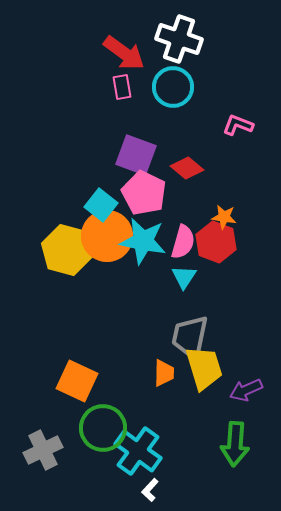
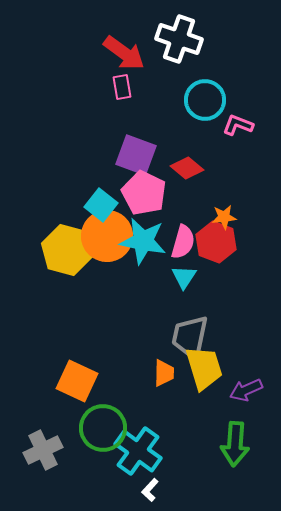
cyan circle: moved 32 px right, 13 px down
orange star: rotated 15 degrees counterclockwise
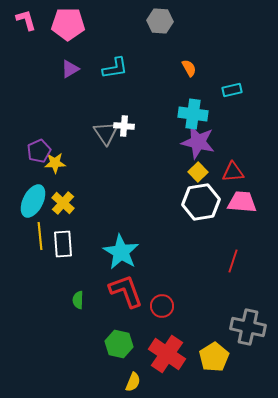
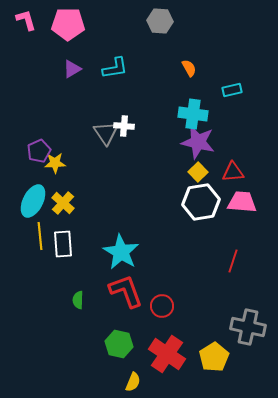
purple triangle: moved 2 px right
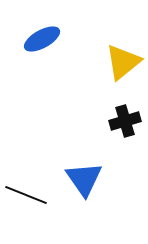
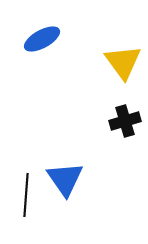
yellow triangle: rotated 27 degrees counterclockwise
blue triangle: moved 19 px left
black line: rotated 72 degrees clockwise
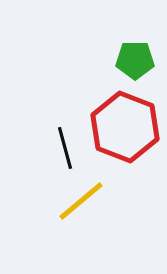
++++++
Task goal: The material shown above is to be repeated verbatim, and its pictures are to be omitted.

Solved exercise:
cyan circle: moved 32 px right, 13 px down
orange star: rotated 15 degrees counterclockwise
purple triangle: moved 2 px right
yellow triangle: rotated 27 degrees counterclockwise
blue triangle: moved 19 px left
black line: rotated 72 degrees clockwise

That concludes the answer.